## [Prompt]
Print every record word for word.

(Saved data entries)

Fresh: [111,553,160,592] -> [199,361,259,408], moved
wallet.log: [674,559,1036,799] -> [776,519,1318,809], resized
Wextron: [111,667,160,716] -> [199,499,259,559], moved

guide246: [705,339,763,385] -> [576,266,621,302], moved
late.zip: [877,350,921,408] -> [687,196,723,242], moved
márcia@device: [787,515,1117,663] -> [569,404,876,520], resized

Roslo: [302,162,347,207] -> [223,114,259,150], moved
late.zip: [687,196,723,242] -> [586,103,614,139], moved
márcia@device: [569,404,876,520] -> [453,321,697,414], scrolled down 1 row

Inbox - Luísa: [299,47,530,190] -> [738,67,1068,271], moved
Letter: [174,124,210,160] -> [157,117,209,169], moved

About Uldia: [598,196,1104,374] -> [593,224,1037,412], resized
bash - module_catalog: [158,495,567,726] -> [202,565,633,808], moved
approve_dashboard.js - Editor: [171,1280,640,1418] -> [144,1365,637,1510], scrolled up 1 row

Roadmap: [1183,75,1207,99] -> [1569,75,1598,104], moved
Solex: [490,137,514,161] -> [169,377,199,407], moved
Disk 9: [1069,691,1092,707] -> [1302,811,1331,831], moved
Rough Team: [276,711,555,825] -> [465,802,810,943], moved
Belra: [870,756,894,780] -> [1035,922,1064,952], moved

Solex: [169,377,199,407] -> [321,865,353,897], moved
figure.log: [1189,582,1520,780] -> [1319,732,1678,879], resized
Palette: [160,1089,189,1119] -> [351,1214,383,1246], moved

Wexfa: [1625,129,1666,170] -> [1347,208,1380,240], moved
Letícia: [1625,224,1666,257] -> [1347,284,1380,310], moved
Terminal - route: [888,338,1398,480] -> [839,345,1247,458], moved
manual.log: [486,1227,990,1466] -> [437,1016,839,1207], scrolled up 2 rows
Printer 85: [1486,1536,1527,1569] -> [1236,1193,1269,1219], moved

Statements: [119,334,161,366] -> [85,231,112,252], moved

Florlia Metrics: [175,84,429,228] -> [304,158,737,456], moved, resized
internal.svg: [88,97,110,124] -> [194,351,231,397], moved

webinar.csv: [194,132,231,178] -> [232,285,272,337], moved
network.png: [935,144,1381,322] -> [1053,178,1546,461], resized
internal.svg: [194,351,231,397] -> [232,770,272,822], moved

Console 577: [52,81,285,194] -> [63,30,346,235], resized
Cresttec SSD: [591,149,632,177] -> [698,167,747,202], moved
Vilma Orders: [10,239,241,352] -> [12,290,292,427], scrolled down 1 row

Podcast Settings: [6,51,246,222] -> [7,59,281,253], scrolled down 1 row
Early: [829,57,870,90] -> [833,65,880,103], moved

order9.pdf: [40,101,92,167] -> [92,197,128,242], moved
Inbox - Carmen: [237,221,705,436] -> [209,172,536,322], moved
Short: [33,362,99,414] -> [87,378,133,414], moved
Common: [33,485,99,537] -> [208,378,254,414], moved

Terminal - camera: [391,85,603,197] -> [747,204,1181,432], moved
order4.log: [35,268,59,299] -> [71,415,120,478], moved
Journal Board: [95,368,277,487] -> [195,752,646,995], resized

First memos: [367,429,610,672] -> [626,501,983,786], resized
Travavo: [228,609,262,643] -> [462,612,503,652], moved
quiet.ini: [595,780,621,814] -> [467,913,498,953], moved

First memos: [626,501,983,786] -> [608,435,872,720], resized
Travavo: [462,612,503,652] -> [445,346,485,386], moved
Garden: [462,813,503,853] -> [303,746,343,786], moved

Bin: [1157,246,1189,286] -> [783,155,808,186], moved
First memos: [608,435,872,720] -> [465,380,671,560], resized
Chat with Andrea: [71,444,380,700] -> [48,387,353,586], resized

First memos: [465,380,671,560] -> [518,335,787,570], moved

## [Result below]
Fresh: [111,553,160,592] -> [199,361,259,408], moved
wallet.log: [674,559,1036,799] -> [776,519,1318,809], resized
Wextron: [111,667,160,716] -> [199,499,259,559], moved

guide246: [705,339,763,385] -> [576,266,621,302], moved
late.zip: [877,350,921,408] -> [687,196,723,242], moved
márcia@device: [787,515,1117,663] -> [569,404,876,520], resized

Roslo: [302,162,347,207] -> [223,114,259,150], moved
late.zip: [687,196,723,242] -> [586,103,614,139], moved
márcia@device: [569,404,876,520] -> [453,321,697,414], scrolled down 1 row

Inbox - Luísa: [299,47,530,190] -> [738,67,1068,271], moved
Letter: [174,124,210,160] -> [157,117,209,169], moved

About Uldia: [598,196,1104,374] -> [593,224,1037,412], resized
bash - module_catalog: [158,495,567,726] -> [202,565,633,808], moved
approve_dashboard.js - Editor: [171,1280,640,1418] -> [144,1365,637,1510], scrolled up 1 row

Roadmap: [1183,75,1207,99] -> [1569,75,1598,104], moved
Solex: [490,137,514,161] -> [169,377,199,407], moved
Disk 9: [1069,691,1092,707] -> [1302,811,1331,831], moved
Rough Team: [276,711,555,825] -> [465,802,810,943], moved
Belra: [870,756,894,780] -> [1035,922,1064,952], moved

Solex: [169,377,199,407] -> [321,865,353,897], moved
figure.log: [1189,582,1520,780] -> [1319,732,1678,879], resized
Palette: [160,1089,189,1119] -> [351,1214,383,1246], moved

Wexfa: [1625,129,1666,170] -> [1347,208,1380,240], moved
Letícia: [1625,224,1666,257] -> [1347,284,1380,310], moved
Terminal - route: [888,338,1398,480] -> [839,345,1247,458], moved
manual.log: [486,1227,990,1466] -> [437,1016,839,1207], scrolled up 2 rows
Printer 85: [1486,1536,1527,1569] -> [1236,1193,1269,1219], moved

Statements: [119,334,161,366] -> [85,231,112,252], moved

Florlia Metrics: [175,84,429,228] -> [304,158,737,456], moved, resized
internal.svg: [88,97,110,124] -> [194,351,231,397], moved

webinar.csv: [194,132,231,178] -> [232,285,272,337], moved
network.png: [935,144,1381,322] -> [1053,178,1546,461], resized
internal.svg: [194,351,231,397] -> [232,770,272,822], moved

Console 577: [52,81,285,194] -> [63,30,346,235], resized
Cresttec SSD: [591,149,632,177] -> [698,167,747,202], moved
Vilma Orders: [10,239,241,352] -> [12,290,292,427], scrolled down 1 row

Podcast Settings: [6,51,246,222] -> [7,59,281,253], scrolled down 1 row
Early: [829,57,870,90] -> [833,65,880,103], moved

order9.pdf: [40,101,92,167] -> [92,197,128,242], moved
Inbox - Carmen: [237,221,705,436] -> [209,172,536,322], moved
Short: [33,362,99,414] -> [87,378,133,414], moved
Common: [33,485,99,537] -> [208,378,254,414], moved

Terminal - camera: [391,85,603,197] -> [747,204,1181,432], moved
order4.log: [35,268,59,299] -> [71,415,120,478], moved
Journal Board: [95,368,277,487] -> [195,752,646,995], resized

First memos: [367,429,610,672] -> [626,501,983,786], resized
Travavo: [228,609,262,643] -> [462,612,503,652], moved
quiet.ini: [595,780,621,814] -> [467,913,498,953], moved

First memos: [626,501,983,786] -> [608,435,872,720], resized
Travavo: [462,612,503,652] -> [445,346,485,386], moved
Garden: [462,813,503,853] -> [303,746,343,786], moved

Bin: [1157,246,1189,286] -> [783,155,808,186], moved
First memos: [608,435,872,720] -> [465,380,671,560], resized
Chat with Andrea: [71,444,380,700] -> [48,387,353,586], resized

First memos: [465,380,671,560] -> [518,335,787,570], moved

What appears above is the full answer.